[Scene edit records]
[Start of section]

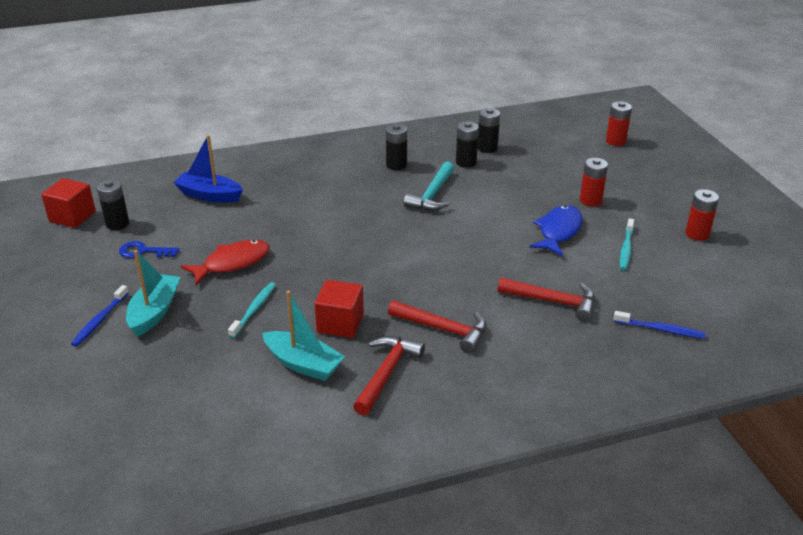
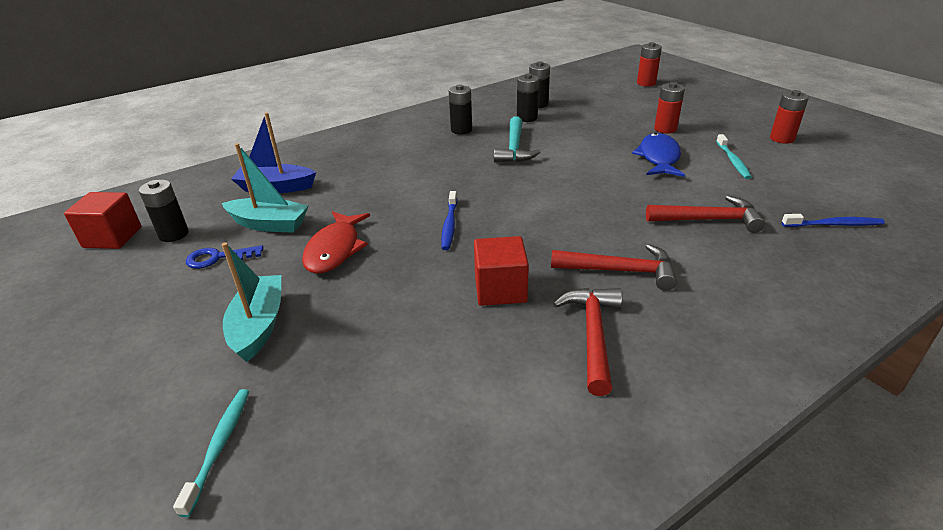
camera: 15 degrees left, 0 degrees up
(100, 320) = (185, 352): blue toothbrush -> blue toothbrush (449, 225)
(232, 263) = (335, 250): red fish -> red fish turned 150 degrees clockwise
(254, 310) = (387, 296): turquoise toothbrush -> turquoise toothbrush (219, 446)
(303, 364) = (485, 347): turquoise boat -> turquoise boat (269, 224)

[End of section]

## PROBLEM STATEMENT:
Where a line contains "(254, 310) = (387, 296): turquoise", begin there and output each line through the end of the data above, exactly; give no other lines.

## SOLUTION:
(254, 310) = (387, 296): turquoise toothbrush -> turquoise toothbrush (219, 446)
(303, 364) = (485, 347): turquoise boat -> turquoise boat (269, 224)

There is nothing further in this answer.